Shape position updates
------------------------

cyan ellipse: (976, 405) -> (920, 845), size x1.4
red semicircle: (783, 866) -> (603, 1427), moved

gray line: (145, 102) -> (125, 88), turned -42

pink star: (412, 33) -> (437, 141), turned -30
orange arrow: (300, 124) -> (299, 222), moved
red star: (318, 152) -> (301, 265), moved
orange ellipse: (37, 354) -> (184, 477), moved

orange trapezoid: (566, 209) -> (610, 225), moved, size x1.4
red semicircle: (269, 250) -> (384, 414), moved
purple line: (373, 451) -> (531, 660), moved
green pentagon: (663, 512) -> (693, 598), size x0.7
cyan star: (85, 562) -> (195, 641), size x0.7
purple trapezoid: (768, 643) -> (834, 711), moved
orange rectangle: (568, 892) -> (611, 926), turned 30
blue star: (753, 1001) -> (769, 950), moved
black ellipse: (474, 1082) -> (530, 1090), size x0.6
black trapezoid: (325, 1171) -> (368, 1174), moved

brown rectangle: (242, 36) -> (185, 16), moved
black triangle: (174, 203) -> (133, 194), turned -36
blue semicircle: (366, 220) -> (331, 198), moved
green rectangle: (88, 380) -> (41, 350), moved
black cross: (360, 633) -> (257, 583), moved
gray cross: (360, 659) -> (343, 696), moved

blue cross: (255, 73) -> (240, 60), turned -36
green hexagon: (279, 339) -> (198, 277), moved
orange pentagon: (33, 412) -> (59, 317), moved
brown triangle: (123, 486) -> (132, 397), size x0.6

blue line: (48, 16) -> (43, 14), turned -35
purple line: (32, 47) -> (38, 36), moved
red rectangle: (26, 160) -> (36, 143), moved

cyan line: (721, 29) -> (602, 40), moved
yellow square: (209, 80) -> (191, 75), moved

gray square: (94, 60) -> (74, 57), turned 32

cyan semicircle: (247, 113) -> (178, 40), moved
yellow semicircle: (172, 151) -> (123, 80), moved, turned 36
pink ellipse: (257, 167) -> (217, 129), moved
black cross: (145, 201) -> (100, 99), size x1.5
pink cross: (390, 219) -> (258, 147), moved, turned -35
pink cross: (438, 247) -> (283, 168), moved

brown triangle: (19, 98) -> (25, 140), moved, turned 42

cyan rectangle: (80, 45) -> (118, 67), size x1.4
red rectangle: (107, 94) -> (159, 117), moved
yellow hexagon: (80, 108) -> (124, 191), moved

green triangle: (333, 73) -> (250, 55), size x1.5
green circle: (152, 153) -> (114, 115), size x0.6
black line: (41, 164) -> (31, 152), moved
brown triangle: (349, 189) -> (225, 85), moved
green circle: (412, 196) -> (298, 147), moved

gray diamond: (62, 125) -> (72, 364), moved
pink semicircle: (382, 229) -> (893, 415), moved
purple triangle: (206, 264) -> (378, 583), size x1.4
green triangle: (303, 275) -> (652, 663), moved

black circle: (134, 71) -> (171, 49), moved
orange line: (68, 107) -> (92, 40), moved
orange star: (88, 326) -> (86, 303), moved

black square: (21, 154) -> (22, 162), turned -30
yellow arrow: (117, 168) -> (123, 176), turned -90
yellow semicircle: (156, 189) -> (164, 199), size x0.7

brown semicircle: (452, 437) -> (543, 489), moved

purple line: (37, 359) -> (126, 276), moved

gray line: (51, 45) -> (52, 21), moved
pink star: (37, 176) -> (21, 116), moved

------------------------

Set down, exactly as they appear above, all lines from the one that has "orange trapezoid: (566, 209)" down to the one that has "purple line: (32, 47) -> (38, 36), moved", including those two and no others.

orange trapezoid: (566, 209) -> (610, 225), moved, size x1.4
red semicircle: (269, 250) -> (384, 414), moved
purple line: (373, 451) -> (531, 660), moved
green pentagon: (663, 512) -> (693, 598), size x0.7
cyan star: (85, 562) -> (195, 641), size x0.7
purple trapezoid: (768, 643) -> (834, 711), moved
orange rectangle: (568, 892) -> (611, 926), turned 30
blue star: (753, 1001) -> (769, 950), moved
black ellipse: (474, 1082) -> (530, 1090), size x0.6
black trapezoid: (325, 1171) -> (368, 1174), moved

brown rectangle: (242, 36) -> (185, 16), moved
black triangle: (174, 203) -> (133, 194), turned -36
blue semicircle: (366, 220) -> (331, 198), moved
green rectangle: (88, 380) -> (41, 350), moved
black cross: (360, 633) -> (257, 583), moved
gray cross: (360, 659) -> (343, 696), moved

blue cross: (255, 73) -> (240, 60), turned -36
green hexagon: (279, 339) -> (198, 277), moved
orange pentagon: (33, 412) -> (59, 317), moved
brown triangle: (123, 486) -> (132, 397), size x0.6

blue line: (48, 16) -> (43, 14), turned -35
purple line: (32, 47) -> (38, 36), moved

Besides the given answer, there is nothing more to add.